EXERCISE AIM. If a line in the listing below includes the string "sand", pull it out.
------
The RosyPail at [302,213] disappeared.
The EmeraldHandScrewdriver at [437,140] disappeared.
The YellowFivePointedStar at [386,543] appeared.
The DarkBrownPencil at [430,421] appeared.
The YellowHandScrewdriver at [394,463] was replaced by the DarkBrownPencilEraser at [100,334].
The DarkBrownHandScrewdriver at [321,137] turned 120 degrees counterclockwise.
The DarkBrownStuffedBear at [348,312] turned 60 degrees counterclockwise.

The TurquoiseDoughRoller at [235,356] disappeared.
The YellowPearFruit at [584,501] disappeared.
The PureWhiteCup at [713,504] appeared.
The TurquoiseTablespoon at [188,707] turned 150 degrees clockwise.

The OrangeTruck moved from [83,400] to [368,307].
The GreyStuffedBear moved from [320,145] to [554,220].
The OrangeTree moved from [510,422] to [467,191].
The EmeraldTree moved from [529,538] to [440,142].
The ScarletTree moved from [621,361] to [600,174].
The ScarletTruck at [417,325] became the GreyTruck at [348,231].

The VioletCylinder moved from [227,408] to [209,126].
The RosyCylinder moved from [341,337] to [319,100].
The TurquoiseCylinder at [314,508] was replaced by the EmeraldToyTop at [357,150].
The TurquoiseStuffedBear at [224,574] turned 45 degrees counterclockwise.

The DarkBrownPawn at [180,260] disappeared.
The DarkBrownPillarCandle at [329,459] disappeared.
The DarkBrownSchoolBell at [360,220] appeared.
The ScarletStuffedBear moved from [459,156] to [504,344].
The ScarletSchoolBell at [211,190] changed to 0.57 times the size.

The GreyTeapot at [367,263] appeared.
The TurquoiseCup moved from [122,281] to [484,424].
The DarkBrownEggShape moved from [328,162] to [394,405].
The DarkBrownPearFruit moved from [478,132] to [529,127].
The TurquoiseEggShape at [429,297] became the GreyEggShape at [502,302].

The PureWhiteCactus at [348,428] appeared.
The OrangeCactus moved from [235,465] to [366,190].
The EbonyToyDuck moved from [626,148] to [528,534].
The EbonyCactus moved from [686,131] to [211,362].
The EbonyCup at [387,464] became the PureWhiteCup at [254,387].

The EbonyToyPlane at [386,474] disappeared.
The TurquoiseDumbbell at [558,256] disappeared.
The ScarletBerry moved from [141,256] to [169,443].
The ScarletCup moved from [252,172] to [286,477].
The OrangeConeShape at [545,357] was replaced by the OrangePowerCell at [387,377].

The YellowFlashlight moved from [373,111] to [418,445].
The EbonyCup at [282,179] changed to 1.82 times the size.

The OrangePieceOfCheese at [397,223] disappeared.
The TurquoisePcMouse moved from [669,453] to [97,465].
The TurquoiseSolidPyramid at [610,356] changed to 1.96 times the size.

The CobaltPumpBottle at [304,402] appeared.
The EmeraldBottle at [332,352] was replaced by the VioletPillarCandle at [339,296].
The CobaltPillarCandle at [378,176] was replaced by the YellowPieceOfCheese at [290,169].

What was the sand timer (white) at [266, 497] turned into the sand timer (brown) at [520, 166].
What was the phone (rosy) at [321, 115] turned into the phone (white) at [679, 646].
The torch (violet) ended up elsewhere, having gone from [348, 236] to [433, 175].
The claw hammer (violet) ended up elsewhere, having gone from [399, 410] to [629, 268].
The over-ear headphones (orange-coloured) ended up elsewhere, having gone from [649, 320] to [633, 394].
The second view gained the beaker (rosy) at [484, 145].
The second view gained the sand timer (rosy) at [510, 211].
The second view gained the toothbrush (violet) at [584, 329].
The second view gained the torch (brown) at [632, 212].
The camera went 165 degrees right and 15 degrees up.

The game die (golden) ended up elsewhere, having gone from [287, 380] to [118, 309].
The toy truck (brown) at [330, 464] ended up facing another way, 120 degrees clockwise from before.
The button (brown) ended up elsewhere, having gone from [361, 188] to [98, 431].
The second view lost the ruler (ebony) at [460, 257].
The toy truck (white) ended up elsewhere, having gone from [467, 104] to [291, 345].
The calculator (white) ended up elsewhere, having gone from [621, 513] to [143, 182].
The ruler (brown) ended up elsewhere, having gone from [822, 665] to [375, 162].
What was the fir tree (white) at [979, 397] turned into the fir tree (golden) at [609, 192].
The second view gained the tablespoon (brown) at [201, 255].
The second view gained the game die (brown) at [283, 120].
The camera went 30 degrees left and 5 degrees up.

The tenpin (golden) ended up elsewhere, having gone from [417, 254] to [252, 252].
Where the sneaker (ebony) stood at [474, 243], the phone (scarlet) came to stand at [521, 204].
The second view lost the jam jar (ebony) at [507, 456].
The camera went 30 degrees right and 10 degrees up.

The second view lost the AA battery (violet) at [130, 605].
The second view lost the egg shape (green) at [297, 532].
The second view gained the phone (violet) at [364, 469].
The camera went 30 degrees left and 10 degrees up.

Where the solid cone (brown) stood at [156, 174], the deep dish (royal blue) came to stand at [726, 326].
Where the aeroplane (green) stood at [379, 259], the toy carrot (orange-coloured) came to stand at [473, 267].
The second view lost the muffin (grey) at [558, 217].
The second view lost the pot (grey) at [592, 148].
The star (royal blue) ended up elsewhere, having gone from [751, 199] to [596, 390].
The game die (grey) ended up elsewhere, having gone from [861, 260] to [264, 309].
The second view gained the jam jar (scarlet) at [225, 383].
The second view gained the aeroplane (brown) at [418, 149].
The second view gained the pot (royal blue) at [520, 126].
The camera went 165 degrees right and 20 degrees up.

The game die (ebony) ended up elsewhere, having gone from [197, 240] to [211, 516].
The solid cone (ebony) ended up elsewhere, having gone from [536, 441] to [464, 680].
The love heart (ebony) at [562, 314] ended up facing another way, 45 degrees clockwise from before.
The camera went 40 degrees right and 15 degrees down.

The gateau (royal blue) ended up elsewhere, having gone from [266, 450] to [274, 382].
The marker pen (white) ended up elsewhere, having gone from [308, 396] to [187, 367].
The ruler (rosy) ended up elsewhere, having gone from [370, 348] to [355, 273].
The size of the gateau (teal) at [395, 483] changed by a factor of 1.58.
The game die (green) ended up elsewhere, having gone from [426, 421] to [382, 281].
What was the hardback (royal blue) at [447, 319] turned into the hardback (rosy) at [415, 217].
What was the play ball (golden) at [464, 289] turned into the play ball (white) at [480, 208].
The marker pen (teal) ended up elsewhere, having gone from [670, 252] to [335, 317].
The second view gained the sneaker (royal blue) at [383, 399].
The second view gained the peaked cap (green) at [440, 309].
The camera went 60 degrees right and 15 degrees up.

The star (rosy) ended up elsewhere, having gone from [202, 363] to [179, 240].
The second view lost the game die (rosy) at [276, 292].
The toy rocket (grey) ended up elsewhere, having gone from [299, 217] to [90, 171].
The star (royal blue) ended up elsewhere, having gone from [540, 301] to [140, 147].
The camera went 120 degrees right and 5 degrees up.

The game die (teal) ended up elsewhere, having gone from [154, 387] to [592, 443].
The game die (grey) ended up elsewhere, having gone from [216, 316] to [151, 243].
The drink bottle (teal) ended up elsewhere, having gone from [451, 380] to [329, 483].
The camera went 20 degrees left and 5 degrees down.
------
RESPONSE TO THE TASK.
What was the sand timer (white) at [266, 497] turned into the sand timer (brown) at [520, 166].
The second view gained the sand timer (rosy) at [510, 211].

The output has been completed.